The problem: For each entry, repeat the text exactly and omit any picture it holds.

---+---

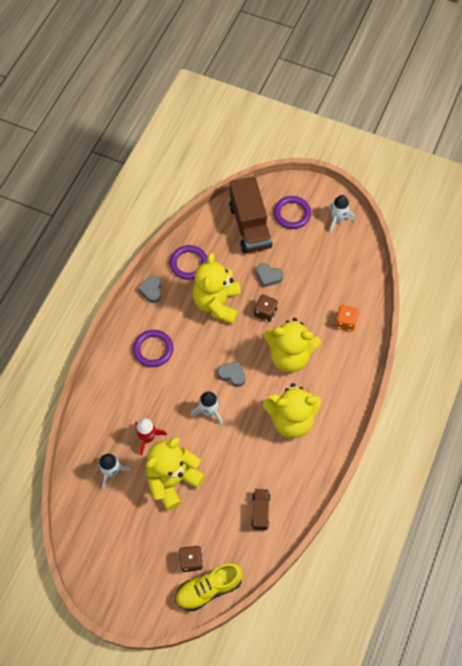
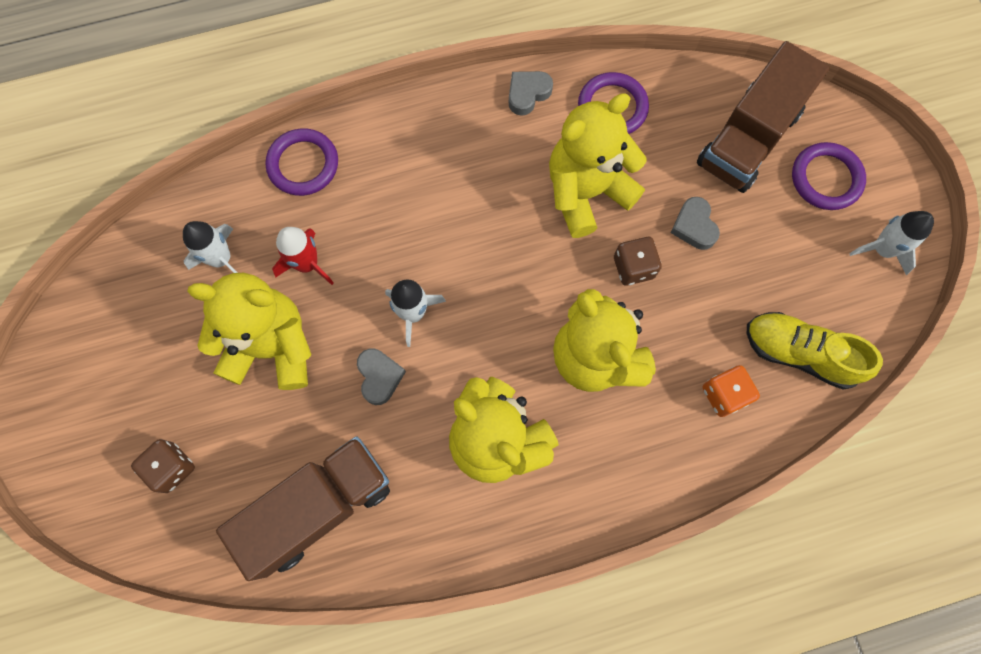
camera: 50 degrees right, 10 degrees up
(153, 349) = (442, 166): purple ring -> purple ring (303, 164)
(208, 589) = (148, 525): yellow shoe -> yellow shoe (799, 353)
(232, 375) = (495, 300): grey heart -> grey heart (379, 377)
(260, 511) = (319, 507): brown truck -> brown truck, size x2.03

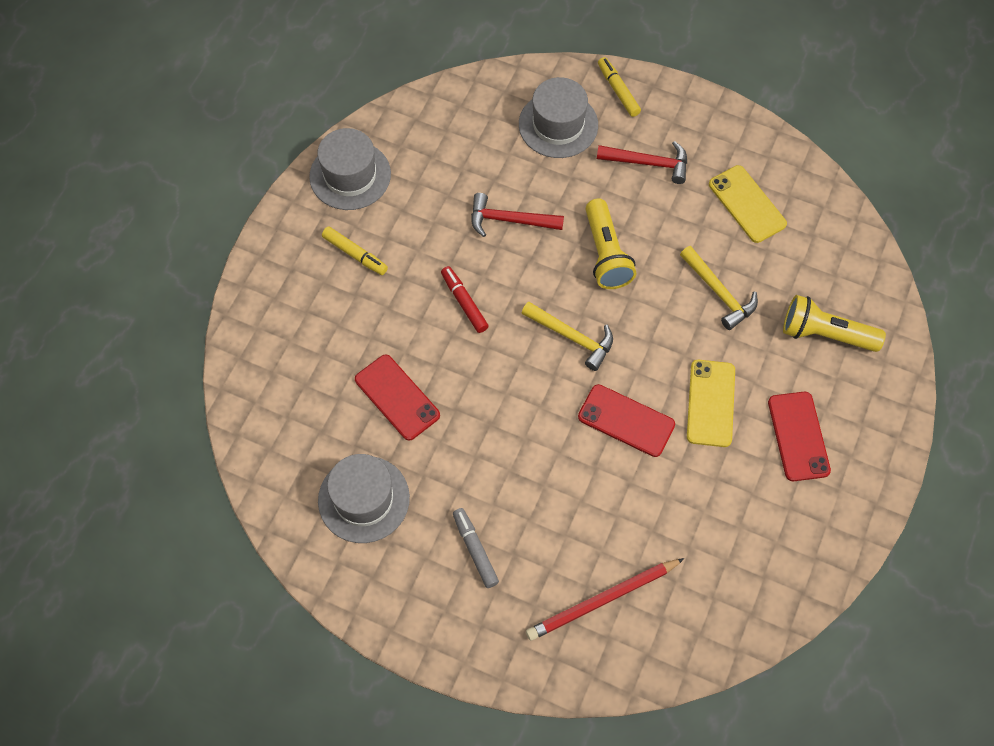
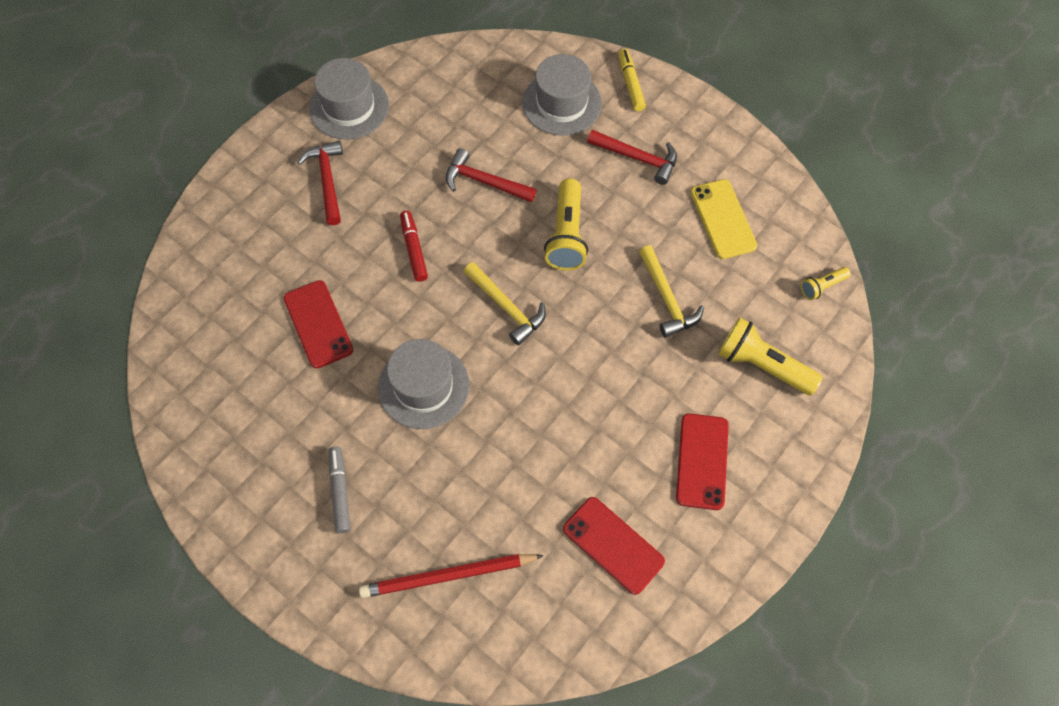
camera: 15 degrees right, 0 degrees up
(355, 254) = (327, 180): yellow marker -> red hammer
(364, 499) = (251, 414): grey hat -> grey hat (423, 386)
(626, 420) = (532, 402): red phone -> red phone (613, 545)
(711, 403) = (623, 405): yellow phone -> none
(857, 247) = (822, 286): none -> yellow flashlight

---+---

Exercise output:
camera: 50 degrees right, 10 degrees up
(153, 349) = (442, 166): purple ring -> purple ring (303, 164)
(208, 589) = (148, 525): yellow shoe -> yellow shoe (799, 353)
(232, 375) = (495, 300): grey heart -> grey heart (379, 377)
(260, 511) = (319, 507): brown truck -> brown truck, size x2.03

camera: 15 degrees right, 0 degrees up
(355, 254) = (327, 180): yellow marker -> red hammer
(364, 499) = (251, 414): grey hat -> grey hat (423, 386)
(626, 420) = (532, 402): red phone -> red phone (613, 545)
(711, 403) = (623, 405): yellow phone -> none
(857, 247) = (822, 286): none -> yellow flashlight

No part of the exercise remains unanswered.